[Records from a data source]
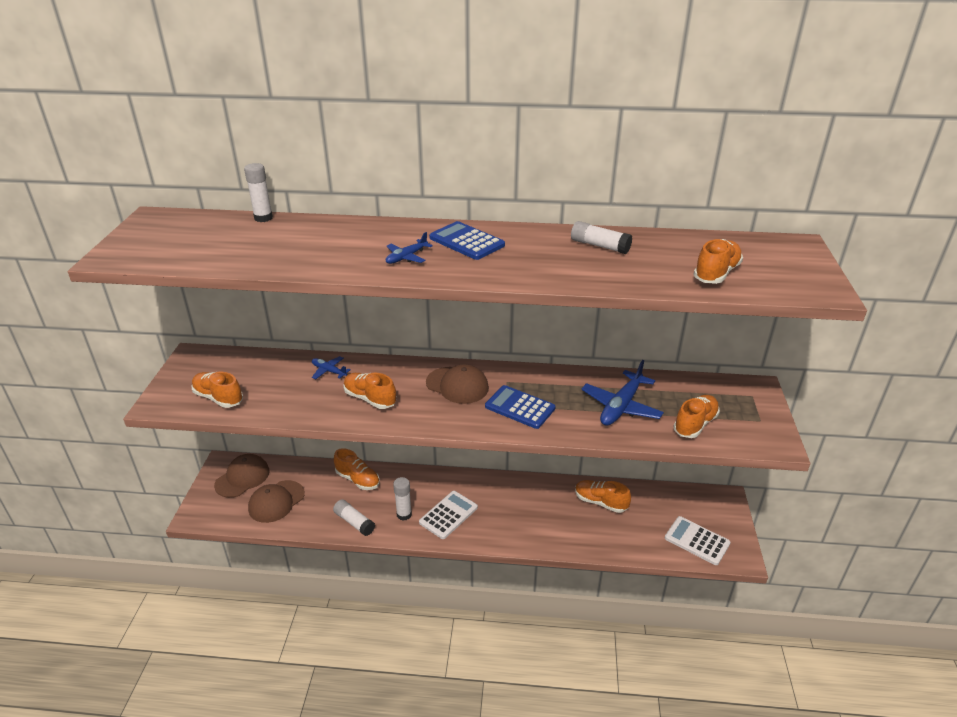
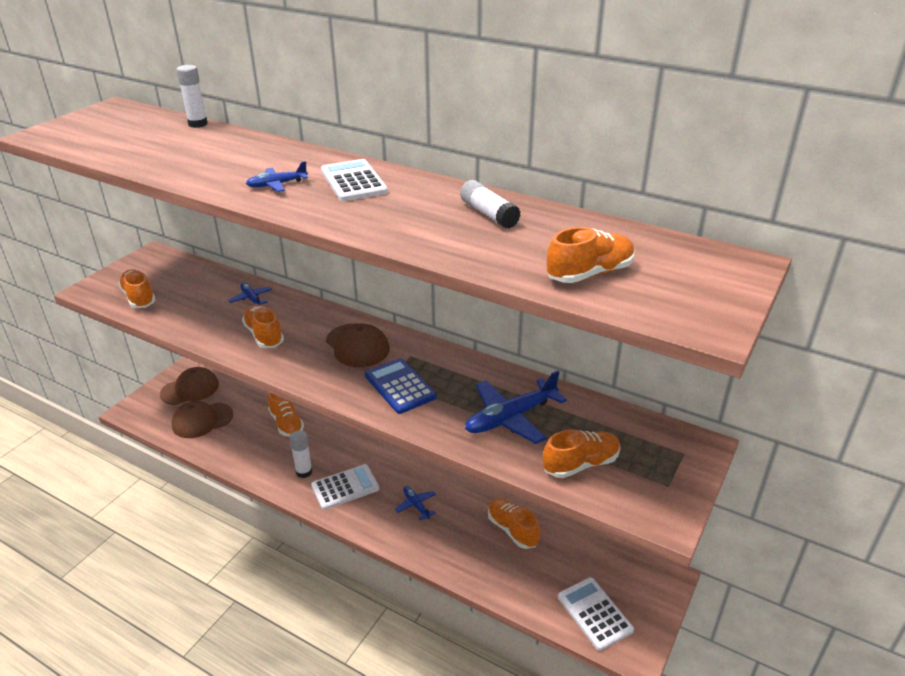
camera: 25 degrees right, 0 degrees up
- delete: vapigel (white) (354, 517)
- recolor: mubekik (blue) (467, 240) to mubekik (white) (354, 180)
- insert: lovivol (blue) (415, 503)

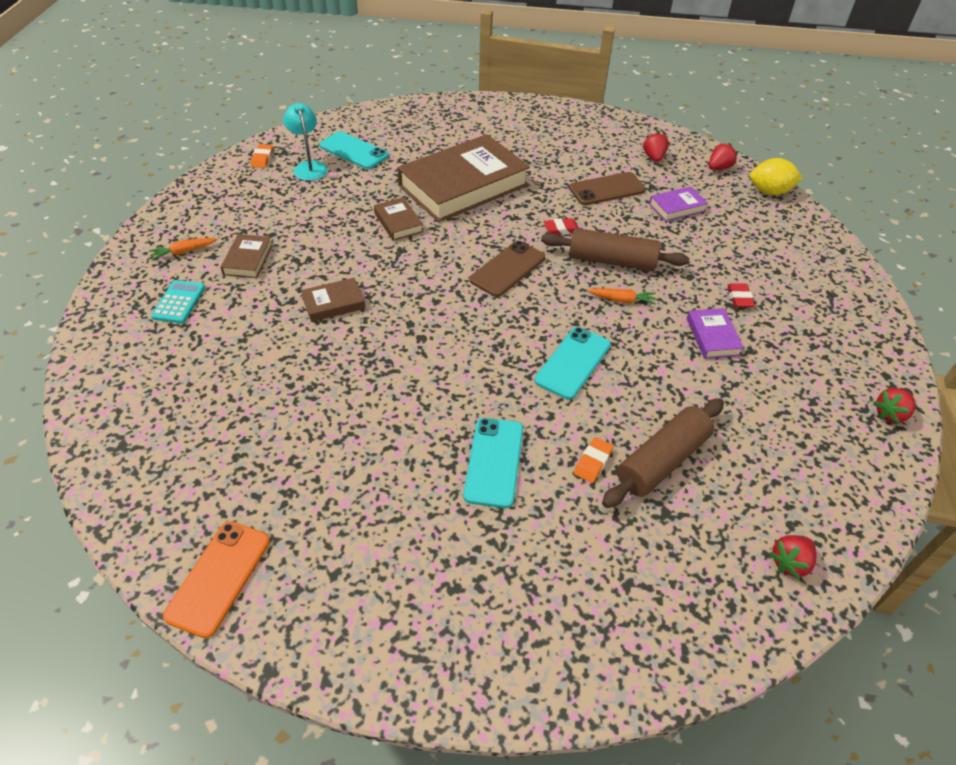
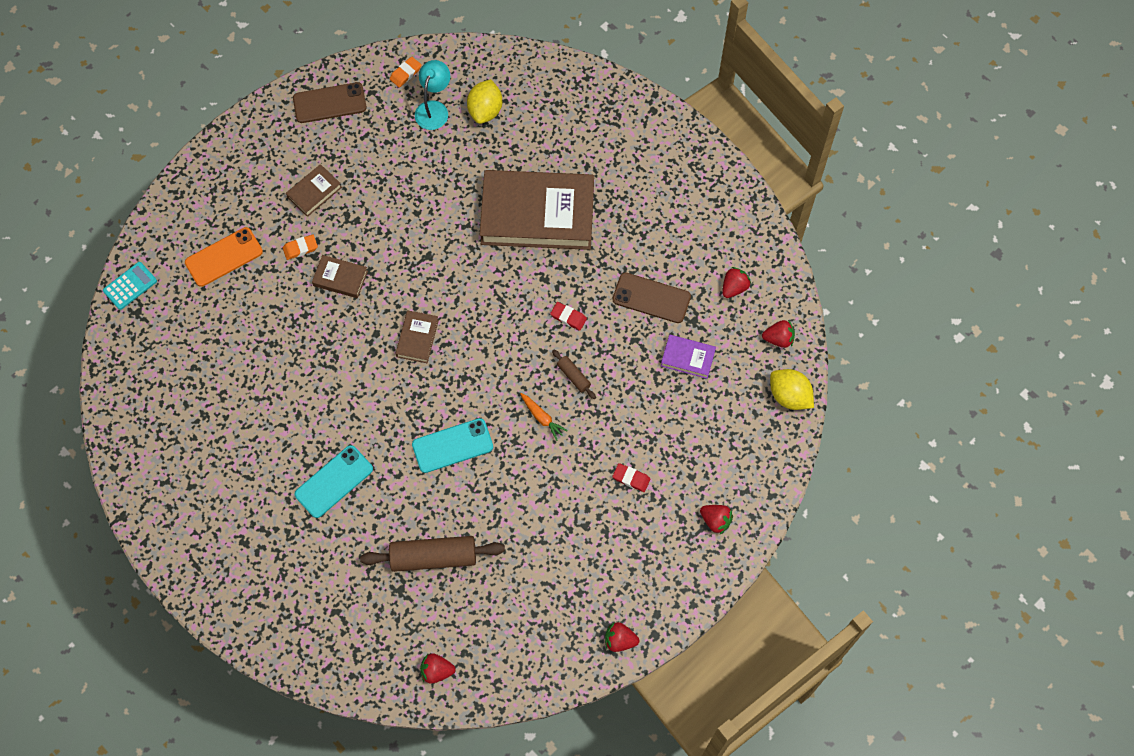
camera: 40 degrees right, 20 degrees up
- delete: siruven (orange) (183, 249)
- move: mubekik (turquoise) (178, 301) to (130, 286)
- move: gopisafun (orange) (216, 579) to (224, 257)
- replace: gopisafun (turquoise) (354, 150) to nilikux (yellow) (484, 101)
- move: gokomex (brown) (398, 219) to (417, 336)
- move: gopisafun (brown) (507, 269) to (330, 102)
- resize: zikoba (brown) (615, 249) = (574, 374) x0.48
- move: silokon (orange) (594, 460) to (300, 247)
- delete: gokomex (purple) (715, 333)
- rotate: silokon (red) (741, 295) = (631, 477) 75 degrees clockwise
- insert: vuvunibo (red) (716, 519)

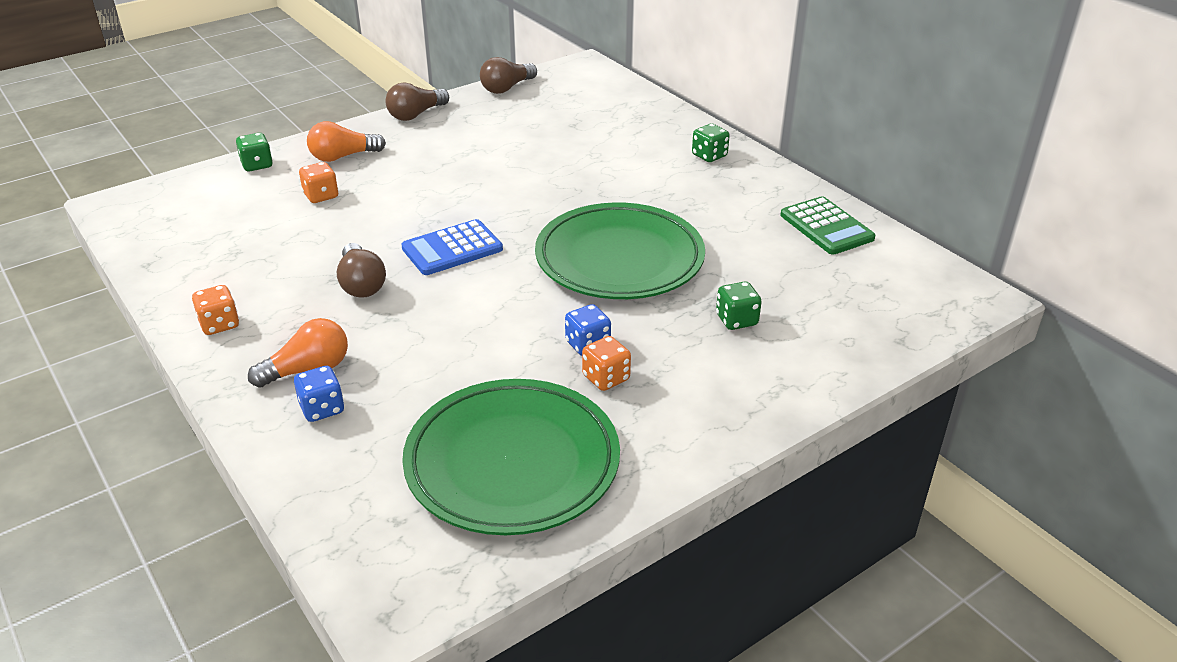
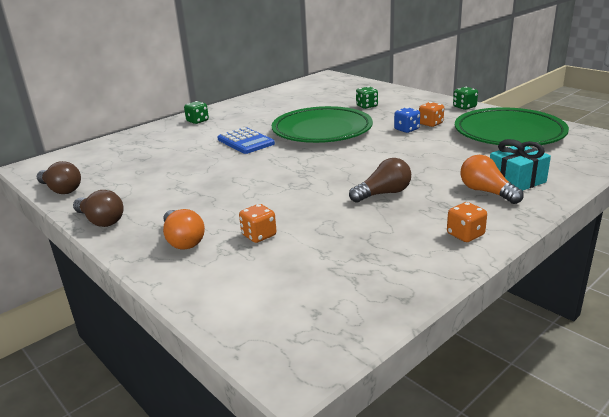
camera: 95 degrees left, 10 degrees down
- move: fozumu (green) (254, 152) to (465, 98)
- replace: fozumu (blue) (319, 394) to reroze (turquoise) (520, 165)
- move: mubekik (blue) (452, 247) to (246, 140)
- delete: mubekik (green) (827, 225)

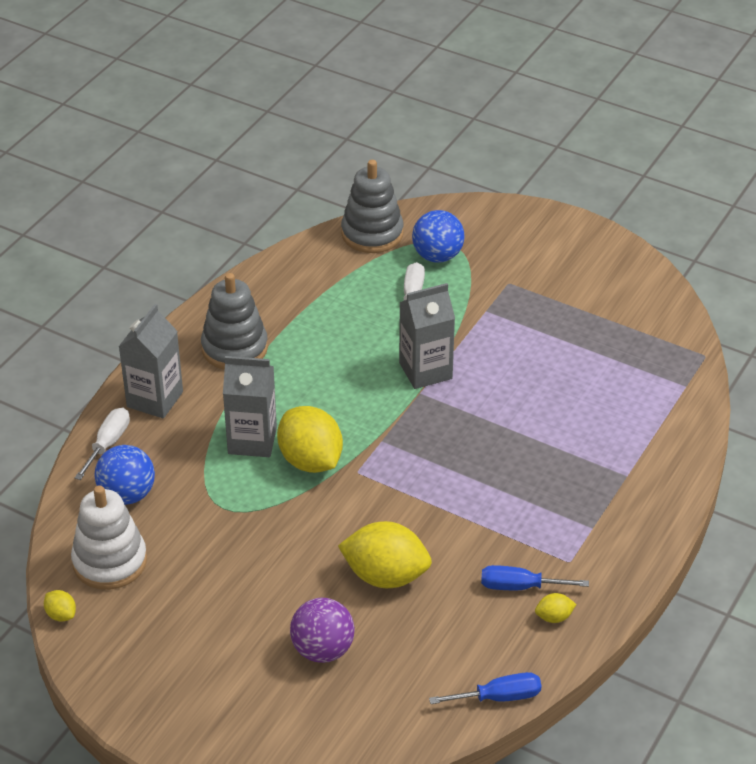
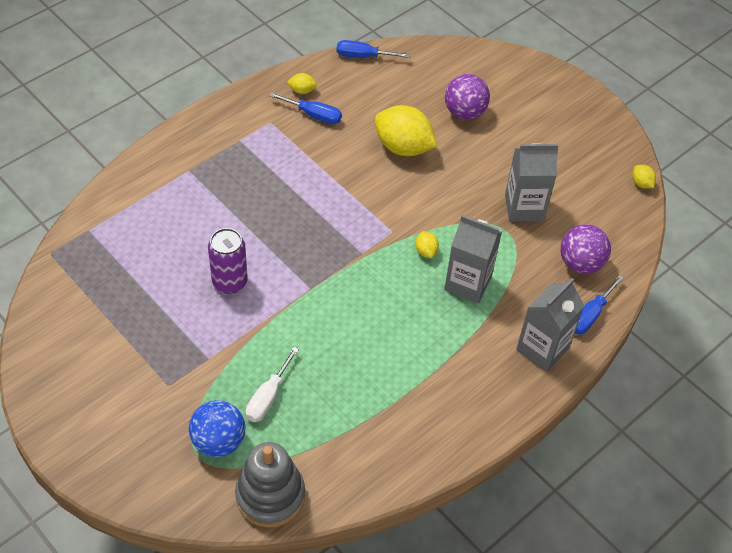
camera: 165 degrees left, 10 degrees up
- delete: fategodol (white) (109, 537)
- recolor: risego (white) (102, 444) to risego (blue) (599, 305)
- recolor: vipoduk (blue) (125, 475) to vipoduk (purple) (586, 249)
- delete: fategodol (grey) (234, 321)
- resize: nilikux (yellow) (310, 439) = (427, 244) x0.44
- move: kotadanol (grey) (427, 336) to (532, 182)
- insert: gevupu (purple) (228, 261)

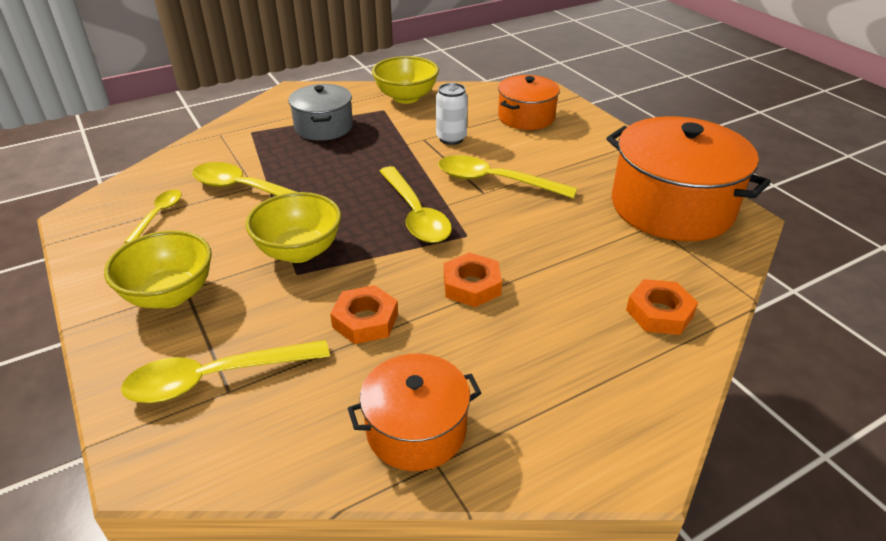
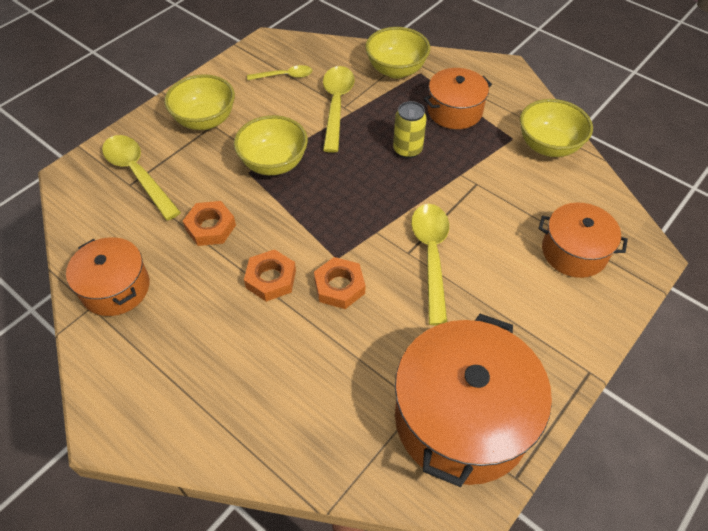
camera: 70 degrees right, 15 degrees up
- recolor: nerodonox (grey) (320, 112) to nerodonox (orange) (458, 98)
- delete: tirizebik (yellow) (415, 204)
- delete: gevupu (white) (452, 114)
- move: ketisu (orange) (662, 307) to (339, 283)
- insert: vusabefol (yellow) (397, 53)
- insert: gevupu (yellow) (410, 130)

- **WHAT YOU ARE ASKED TO DO**
A faithful copy is needed: reproduce all of the data above, leaving the pictures out.

- **SOLVED PROBLEM**
camera: 25 degrees right, 0 degrees up
- delete: vapigel (white) (354, 517)
- recolor: mubekik (blue) (467, 240) to mubekik (white) (354, 180)
- insert: lovivol (blue) (415, 503)

camera: 40 degrees right, 20 degrees up
- delete: siruven (orange) (183, 249)
- move: mubekik (turquoise) (178, 301) to (130, 286)
- move: gopisafun (orange) (216, 579) to (224, 257)
- replace: gopisafun (turquoise) (354, 150) to nilikux (yellow) (484, 101)
- move: gokomex (brown) (398, 219) to (417, 336)
- move: gopisafun (brown) (507, 269) to (330, 102)
- resize: zikoba (brown) (615, 249) = (574, 374) x0.48
- move: silokon (orange) (594, 460) to (300, 247)
- delete: gokomex (purple) (715, 333)
- rotate: silokon (red) (741, 295) = (631, 477) 75 degrees clockwise
- insert: vuvunibo (red) (716, 519)

camera: 95 degrees left, 10 degrees down
- move: fozumu (green) (254, 152) to (465, 98)
- replace: fozumu (blue) (319, 394) to reroze (turquoise) (520, 165)
- move: mubekik (blue) (452, 247) to (246, 140)
- delete: mubekik (green) (827, 225)

camera: 165 degrees left, 10 degrees up
- delete: fategodol (white) (109, 537)
- recolor: risego (white) (102, 444) to risego (blue) (599, 305)
- recolor: vipoduk (blue) (125, 475) to vipoduk (purple) (586, 249)
- delete: fategodol (grey) (234, 321)
- resize: nilikux (yellow) (310, 439) = (427, 244) x0.44
- move: kotadanol (grey) (427, 336) to (532, 182)
- insert: gevupu (purple) (228, 261)

camera: 70 degrees right, 15 degrees up
- recolor: nerodonox (grey) (320, 112) to nerodonox (orange) (458, 98)
- delete: tirizebik (yellow) (415, 204)
- delete: gevupu (white) (452, 114)
- move: ketisu (orange) (662, 307) to (339, 283)
- insert: vusabefol (yellow) (397, 53)
- insert: gevupu (yellow) (410, 130)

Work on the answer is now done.